* _ACTIVITY_: Your copy of the data should leave out the images and match everything else exactly.

=== COLLECTED MATERIAL ===

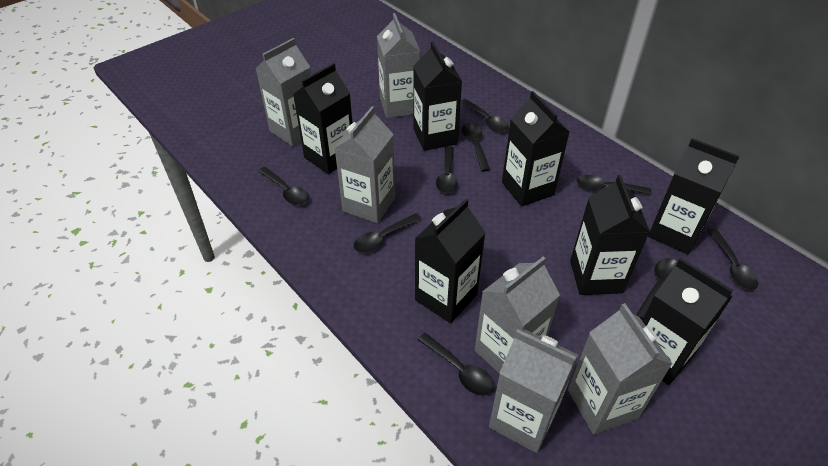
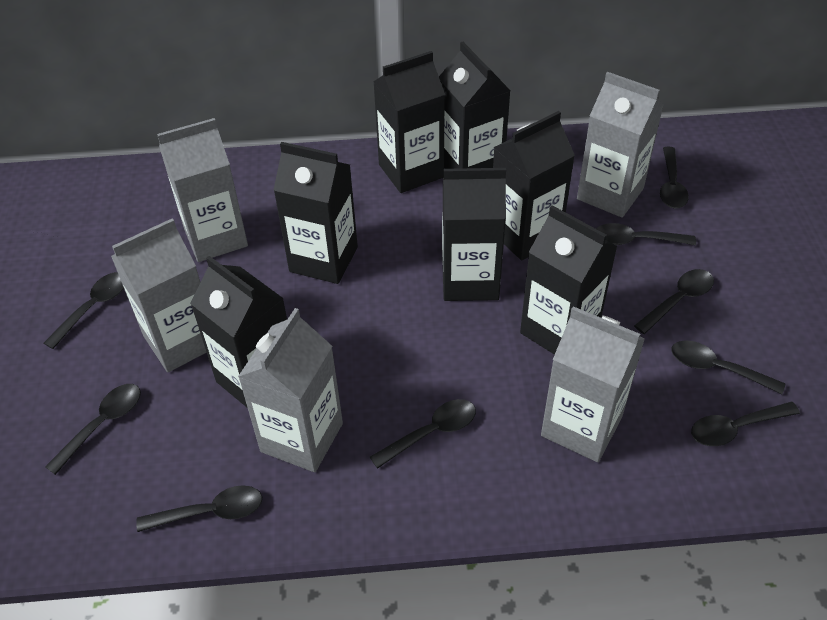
grey carton: 6 -> 5

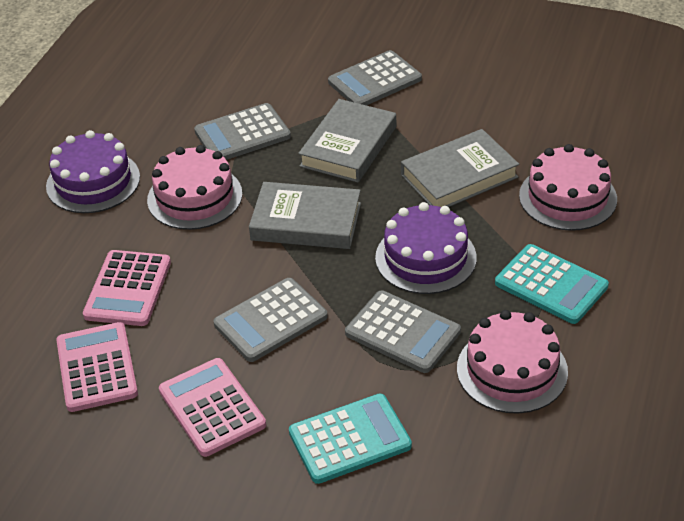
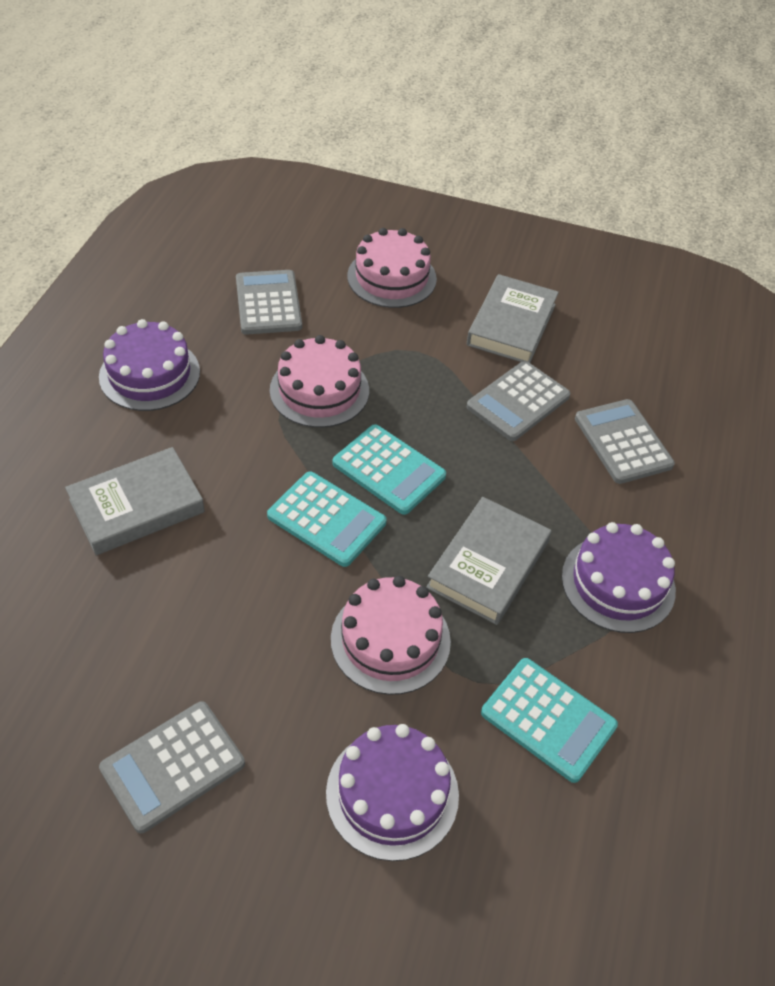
pink calculator: 3 -> 0
purple cake: 2 -> 3
turquoise calculator: 2 -> 3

===

* _RESPONSE_:
grey carton: 6 -> 5

pink calculator: 3 -> 0
purple cake: 2 -> 3
turquoise calculator: 2 -> 3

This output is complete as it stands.